Items from a dataset:

──────────────────────────────

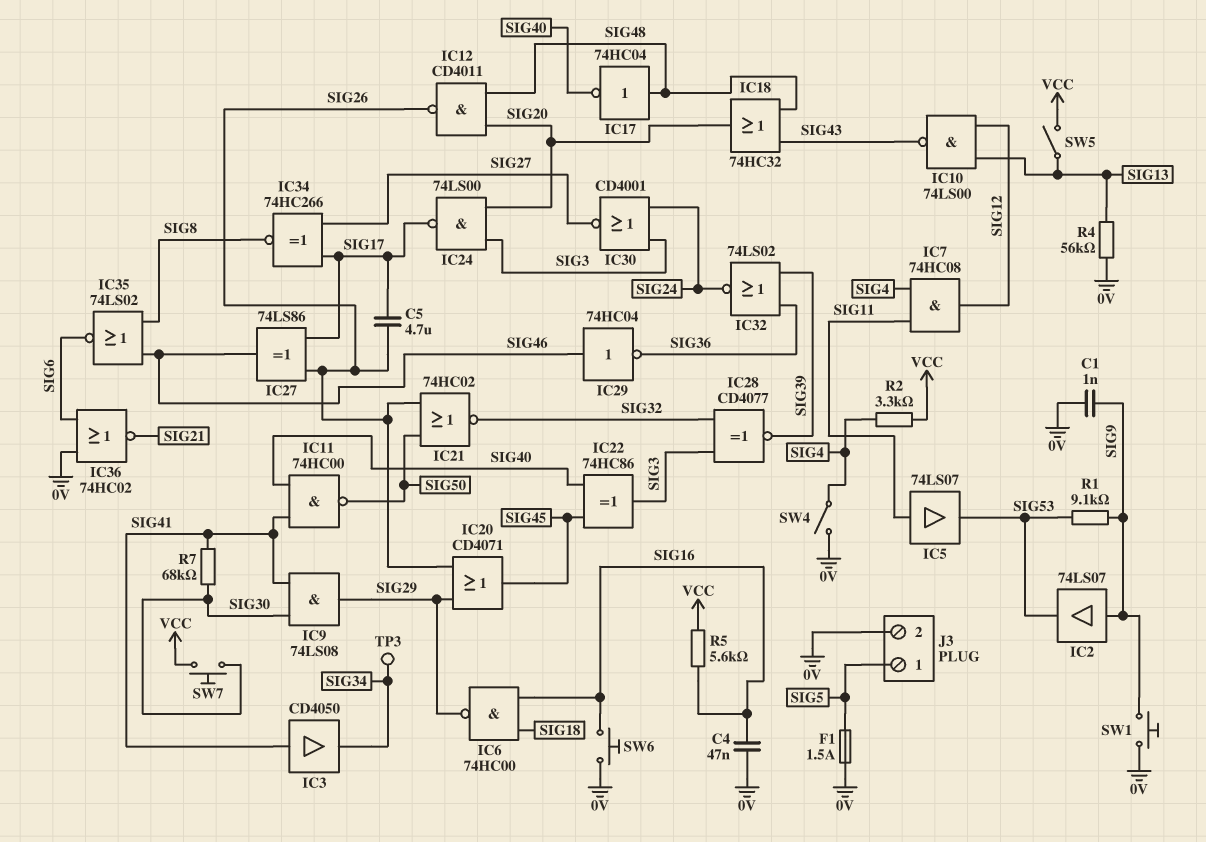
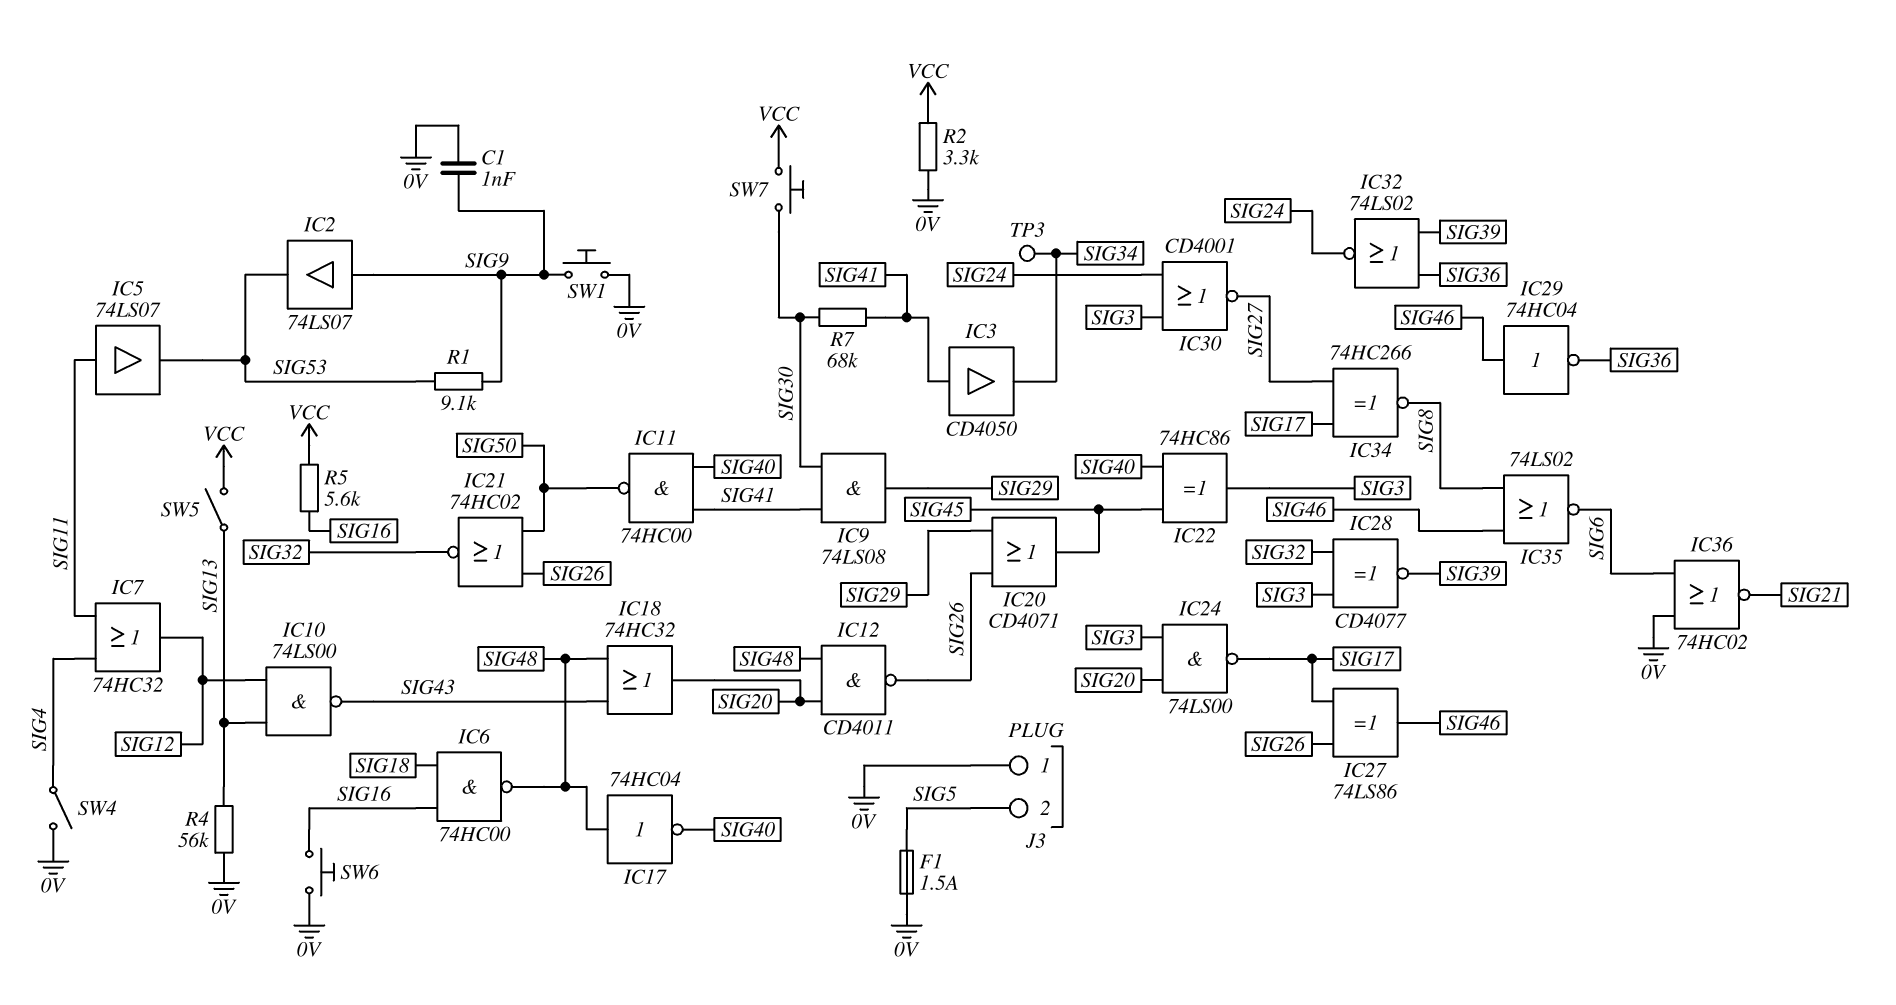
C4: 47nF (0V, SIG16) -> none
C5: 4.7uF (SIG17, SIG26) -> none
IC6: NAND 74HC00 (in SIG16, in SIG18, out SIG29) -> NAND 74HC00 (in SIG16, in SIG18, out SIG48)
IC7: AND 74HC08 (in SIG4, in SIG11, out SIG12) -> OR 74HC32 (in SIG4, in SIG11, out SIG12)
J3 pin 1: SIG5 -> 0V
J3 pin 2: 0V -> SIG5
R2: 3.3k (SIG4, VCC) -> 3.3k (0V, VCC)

──────────────────────────────

# TASK INSTRUCTIONS:
With no pictures included, write out the entries exactly.

# EXERCISE SOLUTION:
C4: 47nF (0V, SIG16) -> none
C5: 4.7uF (SIG17, SIG26) -> none
IC6: NAND 74HC00 (in SIG16, in SIG18, out SIG29) -> NAND 74HC00 (in SIG16, in SIG18, out SIG48)
IC7: AND 74HC08 (in SIG4, in SIG11, out SIG12) -> OR 74HC32 (in SIG4, in SIG11, out SIG12)
J3 pin 1: SIG5 -> 0V
J3 pin 2: 0V -> SIG5
R2: 3.3k (SIG4, VCC) -> 3.3k (0V, VCC)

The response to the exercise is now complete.